* **What to work on**:
Your reply should reproduce all the data below exactly while excluding the pictures.
*** Begin section ***
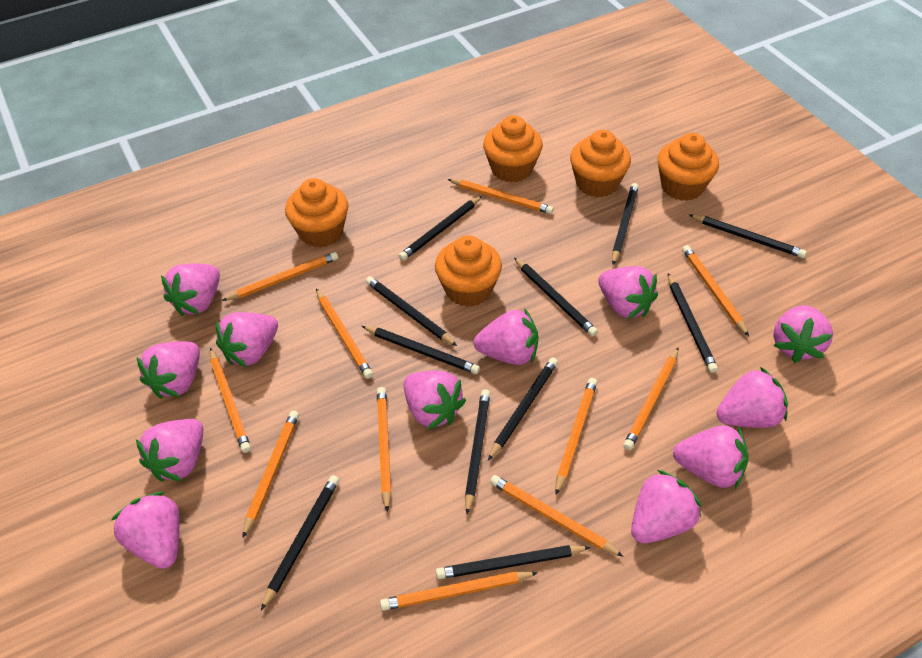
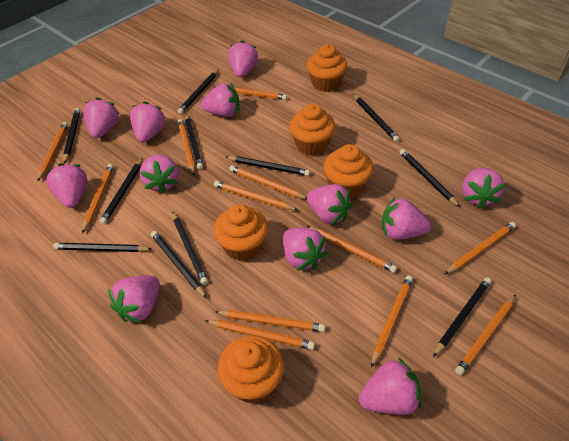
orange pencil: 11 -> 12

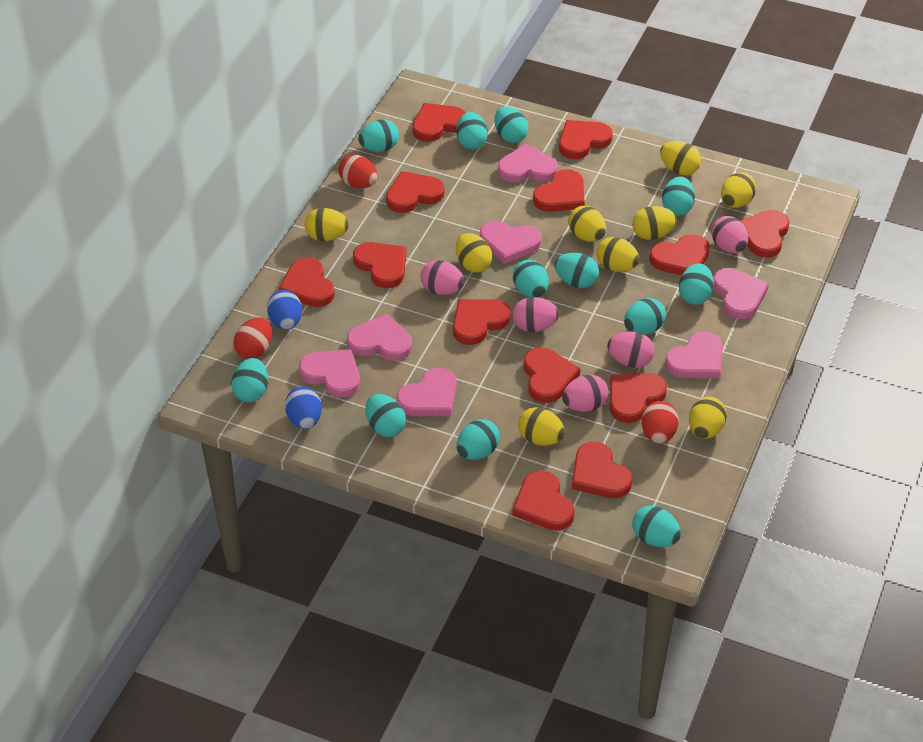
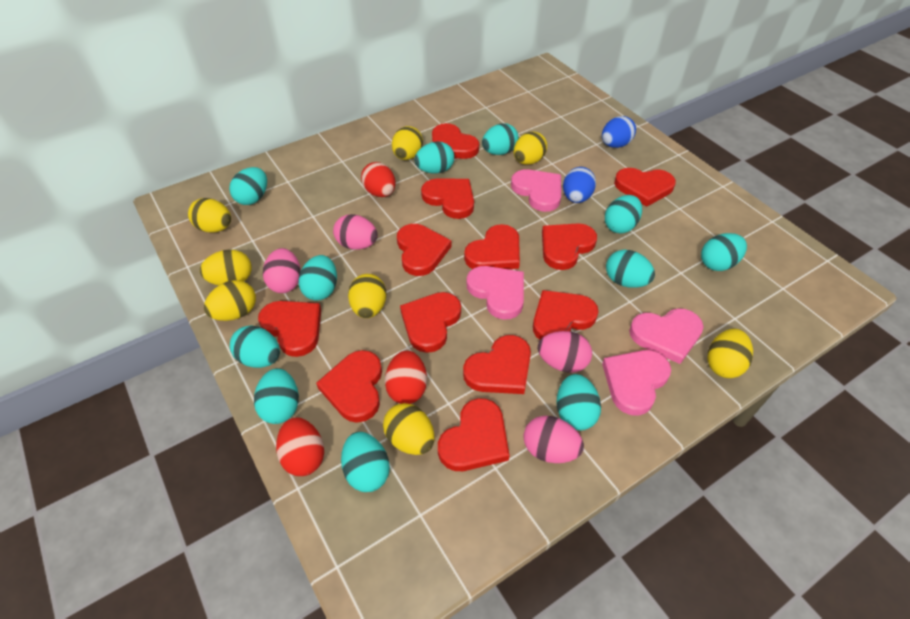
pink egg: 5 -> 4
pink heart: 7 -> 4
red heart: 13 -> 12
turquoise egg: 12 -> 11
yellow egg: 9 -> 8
*** End section ***
* **Reply**:
orange pencil: 11 -> 12

pink egg: 5 -> 4
pink heart: 7 -> 4
red heart: 13 -> 12
turquoise egg: 12 -> 11
yellow egg: 9 -> 8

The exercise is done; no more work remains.